▶ _Data listing_
++++++++
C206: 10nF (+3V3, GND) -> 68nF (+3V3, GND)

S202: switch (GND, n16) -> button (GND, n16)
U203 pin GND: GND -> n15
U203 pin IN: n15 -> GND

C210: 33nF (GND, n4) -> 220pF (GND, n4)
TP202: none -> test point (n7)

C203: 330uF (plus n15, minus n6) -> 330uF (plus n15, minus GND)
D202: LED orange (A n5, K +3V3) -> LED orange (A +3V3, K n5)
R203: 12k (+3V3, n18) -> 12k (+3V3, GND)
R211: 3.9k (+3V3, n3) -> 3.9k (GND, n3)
++++++++
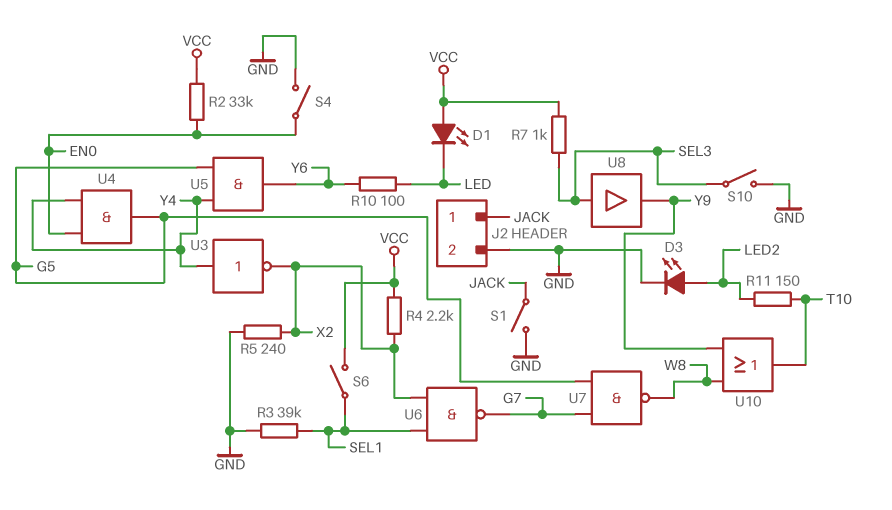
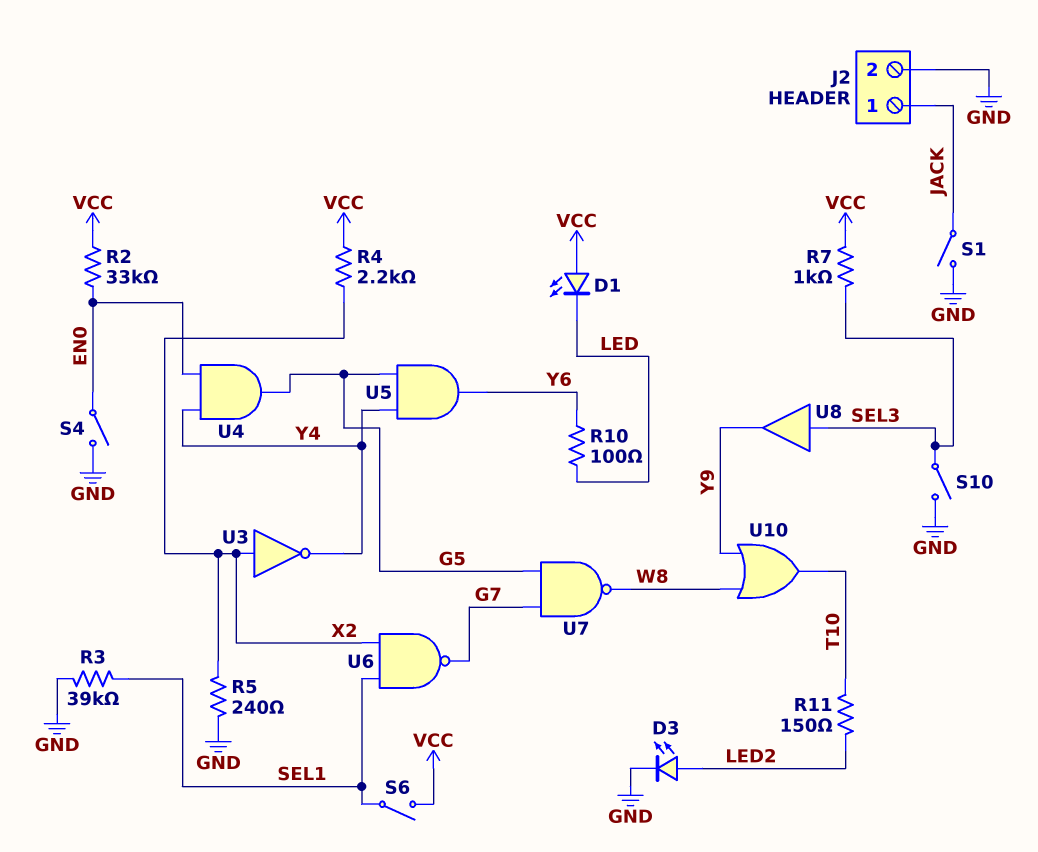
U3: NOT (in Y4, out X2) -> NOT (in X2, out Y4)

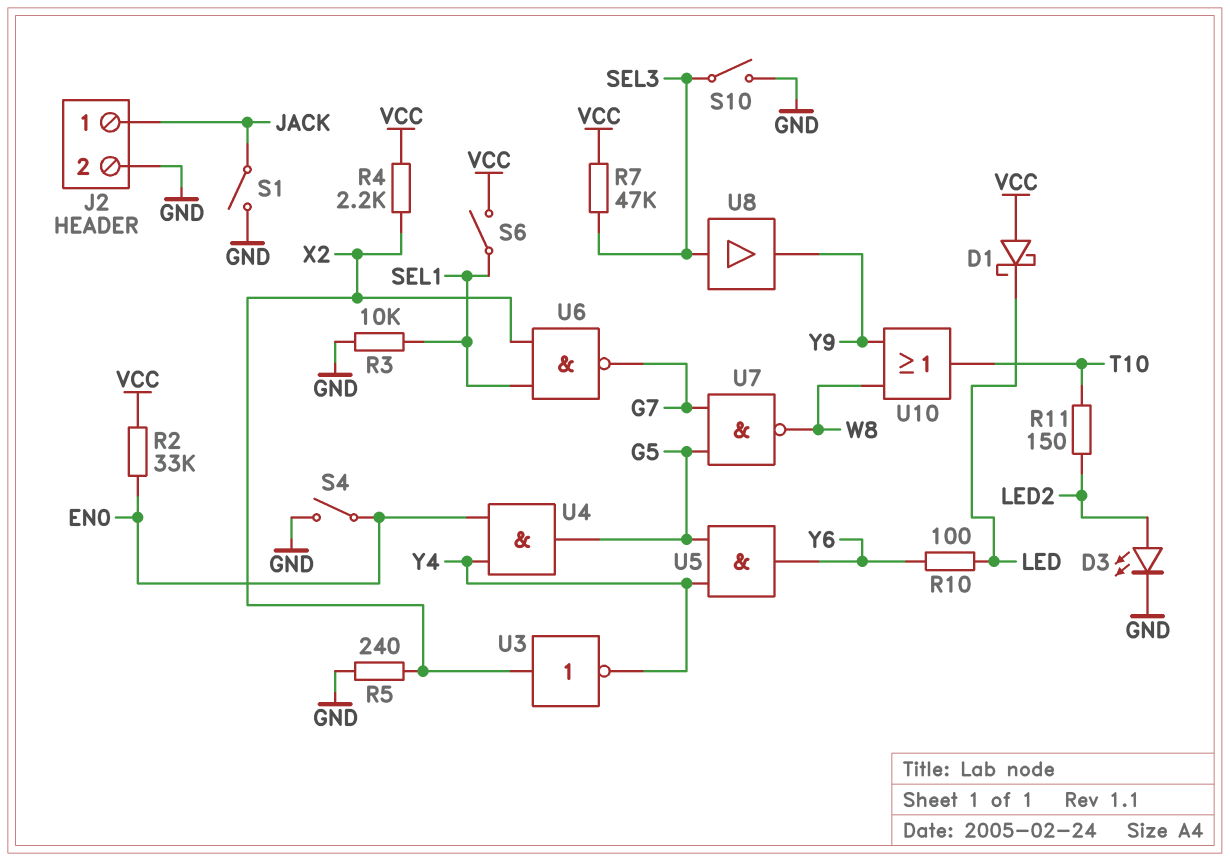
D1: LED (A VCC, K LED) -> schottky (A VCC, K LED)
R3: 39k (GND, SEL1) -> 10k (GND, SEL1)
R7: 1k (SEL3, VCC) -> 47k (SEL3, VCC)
++++++++
▶ _Requirement_
Word for word, restate the lines above from the line containing "C206: 10nF (+3V3, GND) -> 68nF (+3V3, GND)" through the line containing "R211: 3.9k (+3V3, n3) -> 3.9k (GND, n3)", with both included and nothing else.

▶ _Answer to this exercise_
C206: 10nF (+3V3, GND) -> 68nF (+3V3, GND)

S202: switch (GND, n16) -> button (GND, n16)
U203 pin GND: GND -> n15
U203 pin IN: n15 -> GND

C210: 33nF (GND, n4) -> 220pF (GND, n4)
TP202: none -> test point (n7)

C203: 330uF (plus n15, minus n6) -> 330uF (plus n15, minus GND)
D202: LED orange (A n5, K +3V3) -> LED orange (A +3V3, K n5)
R203: 12k (+3V3, n18) -> 12k (+3V3, GND)
R211: 3.9k (+3V3, n3) -> 3.9k (GND, n3)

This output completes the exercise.